_WHAT IS NEEDED_
Gather all lines with "blue" from the records.

_Object correspondence data_
= = = = = = =
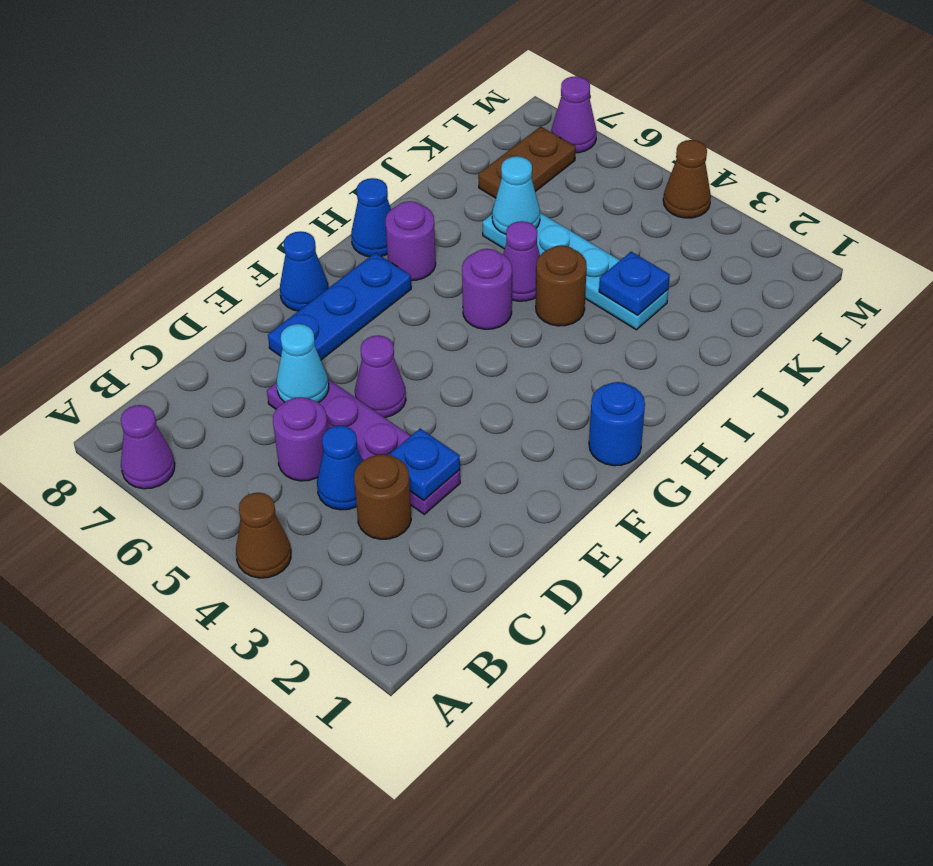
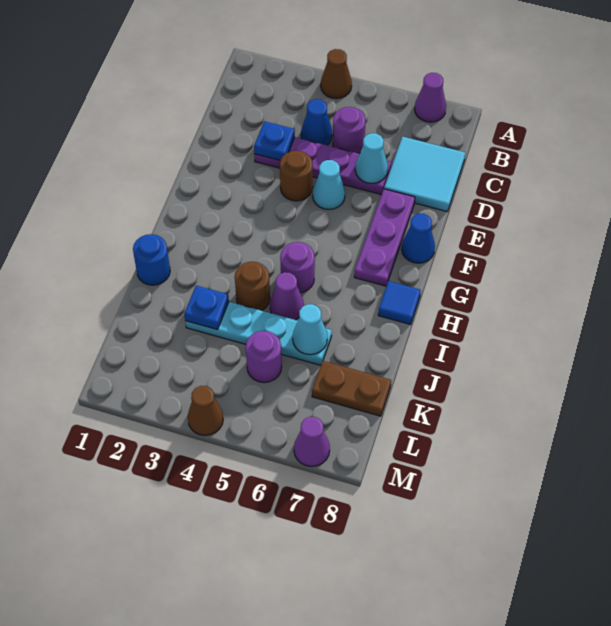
brown round brick C3 level 1 -> brown round brick E4 level 1
none -> cyan tile C7:D8 level 1
purple cone E5 level 1 -> cyan cone E5 level 1
blue plate E7:G7 level 1 -> purple plate E7:G7 level 1
blue round brick G1 level 1 -> blue round brick I1 level 1
purple round brick H7 level 1 -> purple round brick K5 level 1
blue cone H8 level 1 -> blue tile H8 level 1
brown plate K7:L7 level 1 -> brown plate K7:K8 level 1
= = = = = = =
_SOLVED EXERCISE_
blue plate E7:G7 level 1 -> purple plate E7:G7 level 1
blue round brick G1 level 1 -> blue round brick I1 level 1
blue cone H8 level 1 -> blue tile H8 level 1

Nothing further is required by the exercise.